> _About this task_
What lines below contain the word "AUDIO"? Please pull each one out.

> _Records_
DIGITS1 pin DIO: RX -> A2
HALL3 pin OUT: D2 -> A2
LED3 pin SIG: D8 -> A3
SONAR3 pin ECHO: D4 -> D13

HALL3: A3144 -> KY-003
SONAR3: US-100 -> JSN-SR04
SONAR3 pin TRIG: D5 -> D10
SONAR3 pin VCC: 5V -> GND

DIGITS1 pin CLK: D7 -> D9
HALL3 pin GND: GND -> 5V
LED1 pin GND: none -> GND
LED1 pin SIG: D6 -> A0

...

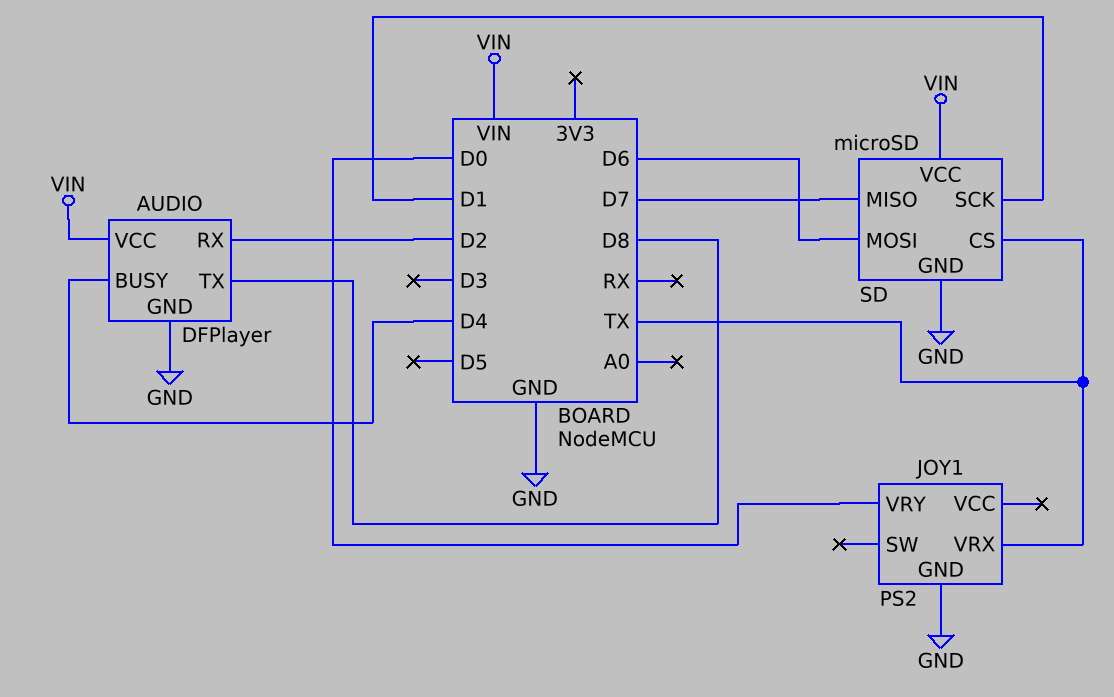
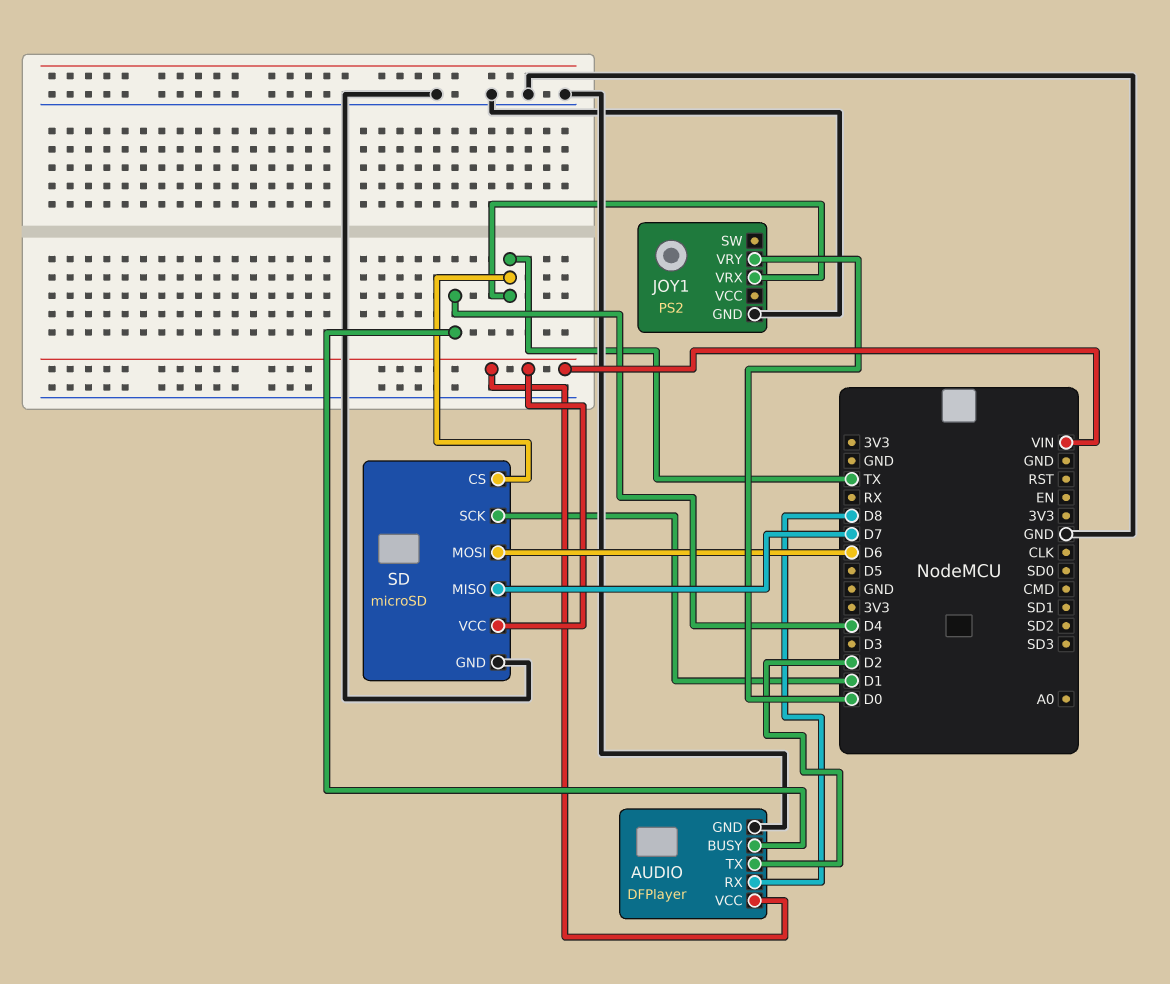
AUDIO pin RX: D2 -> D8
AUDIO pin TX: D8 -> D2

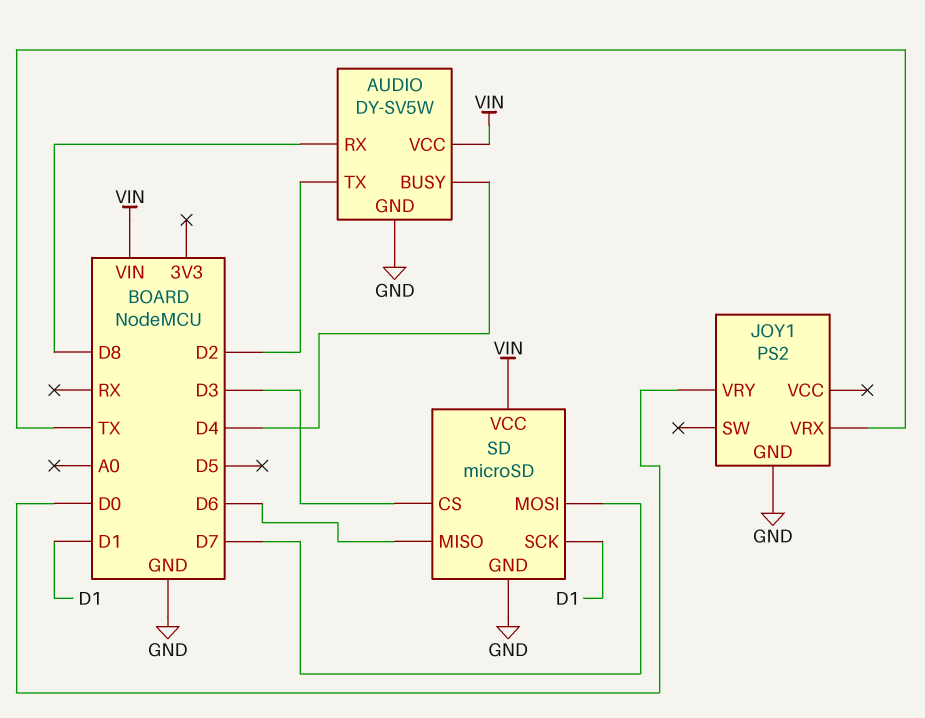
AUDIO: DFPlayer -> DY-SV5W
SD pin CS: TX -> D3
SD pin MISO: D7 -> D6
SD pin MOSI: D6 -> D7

==

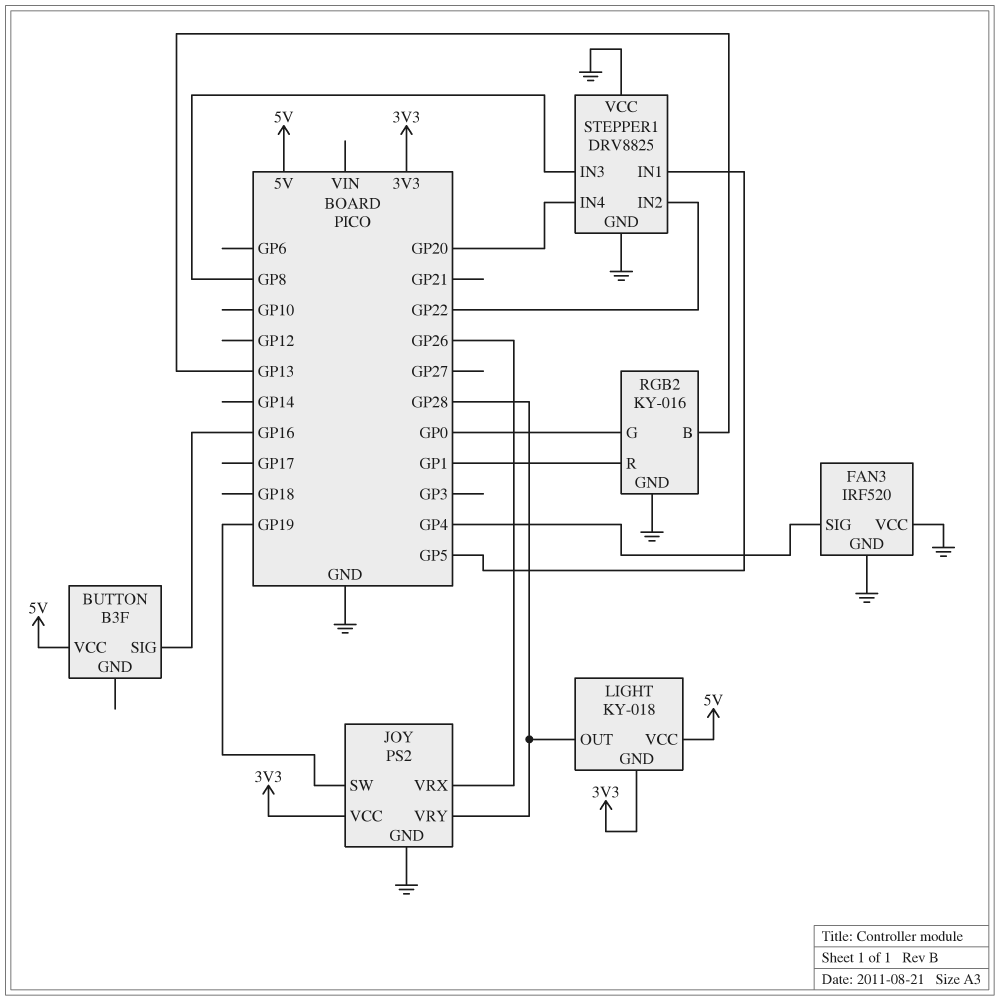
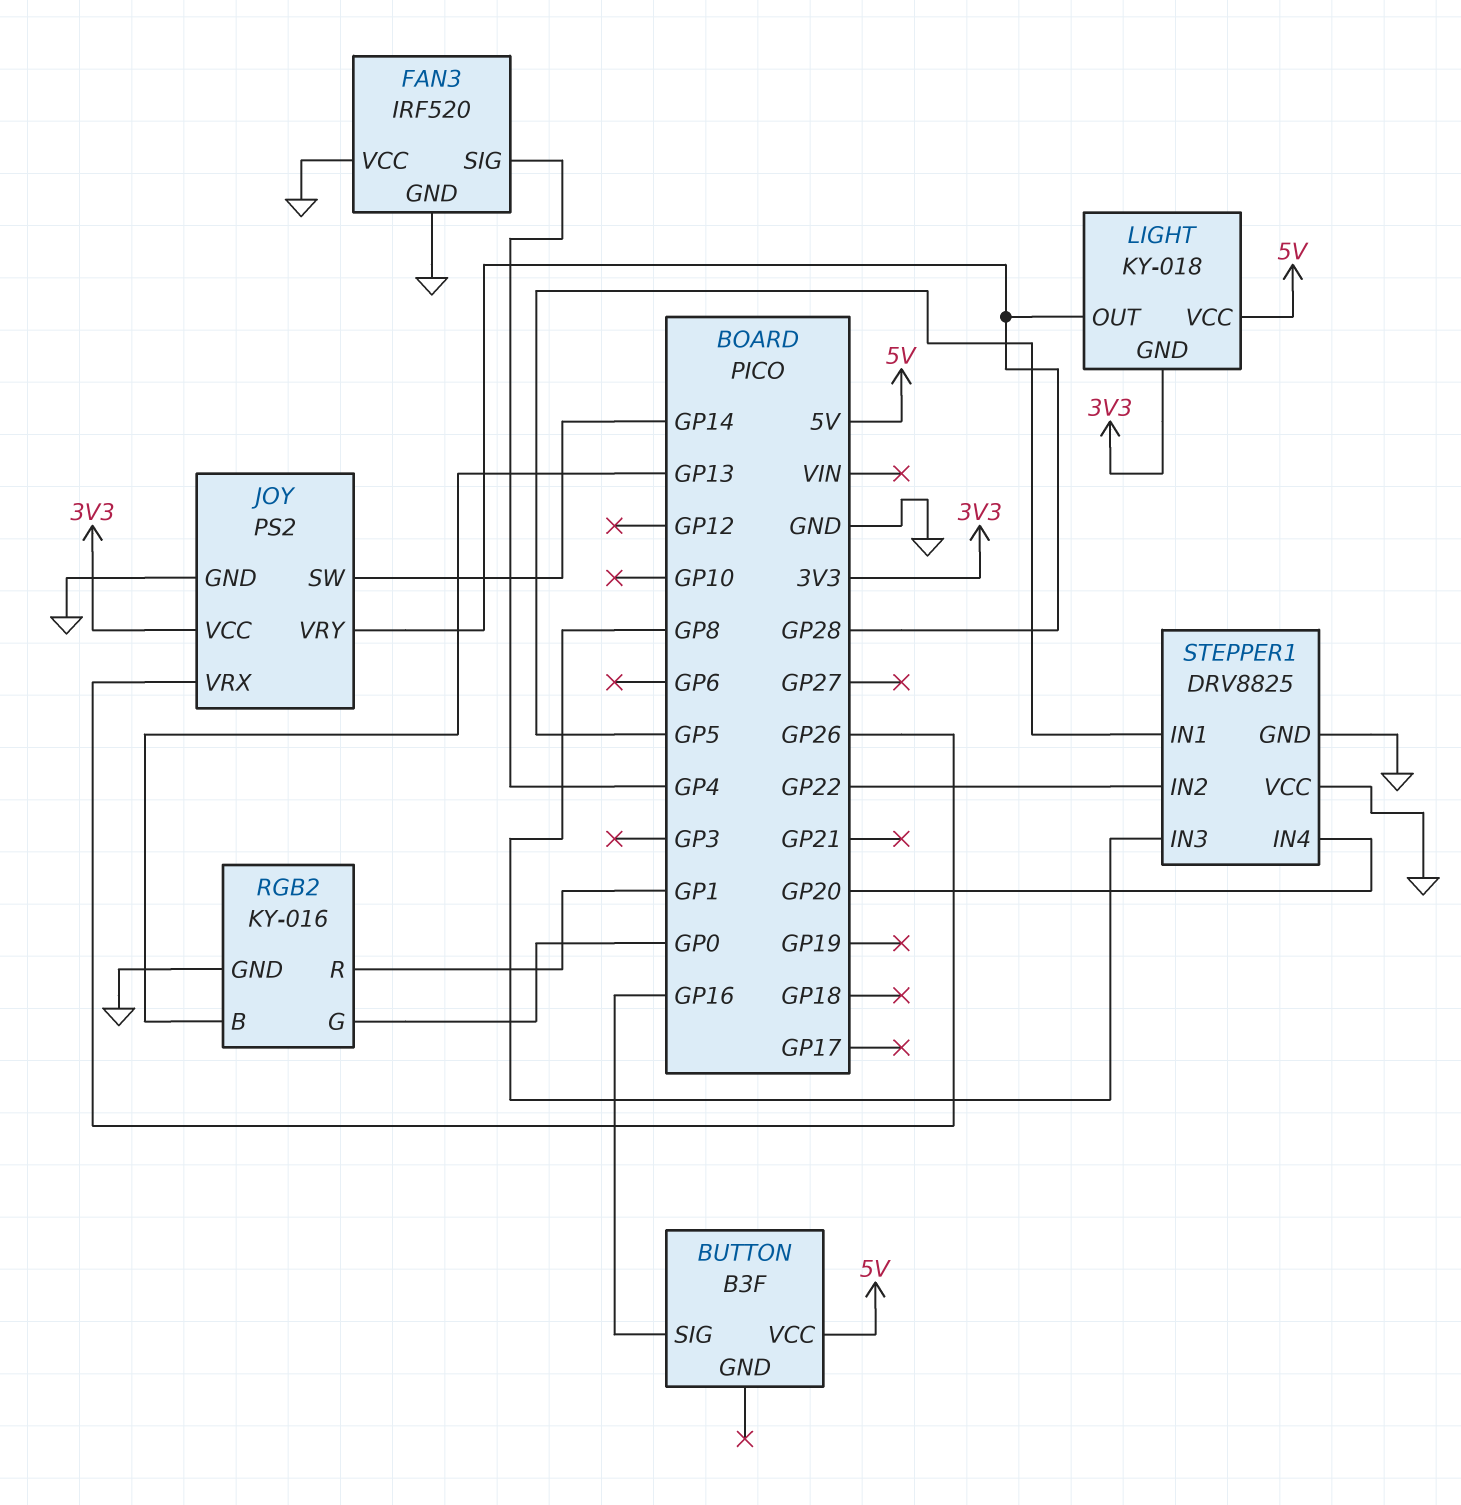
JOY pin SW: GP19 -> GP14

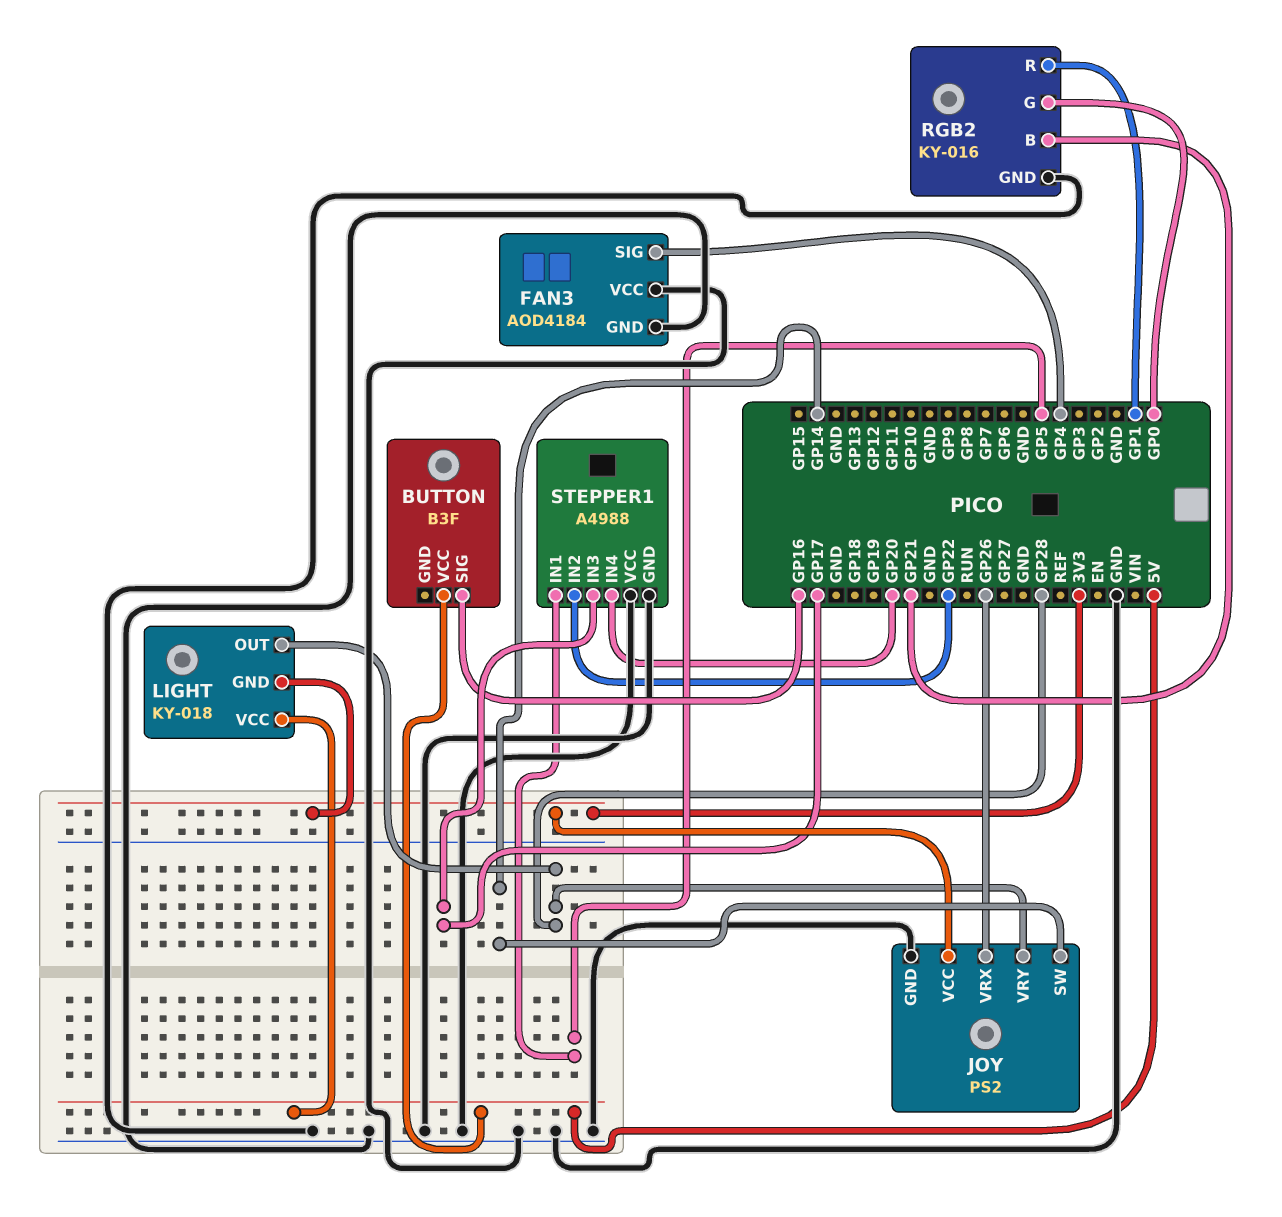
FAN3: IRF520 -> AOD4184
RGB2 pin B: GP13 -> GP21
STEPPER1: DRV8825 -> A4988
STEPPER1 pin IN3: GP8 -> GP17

> _Solution for this task_
AUDIO pin RX: D2 -> D8
AUDIO pin TX: D8 -> D2
AUDIO: DFPlayer -> DY-SV5W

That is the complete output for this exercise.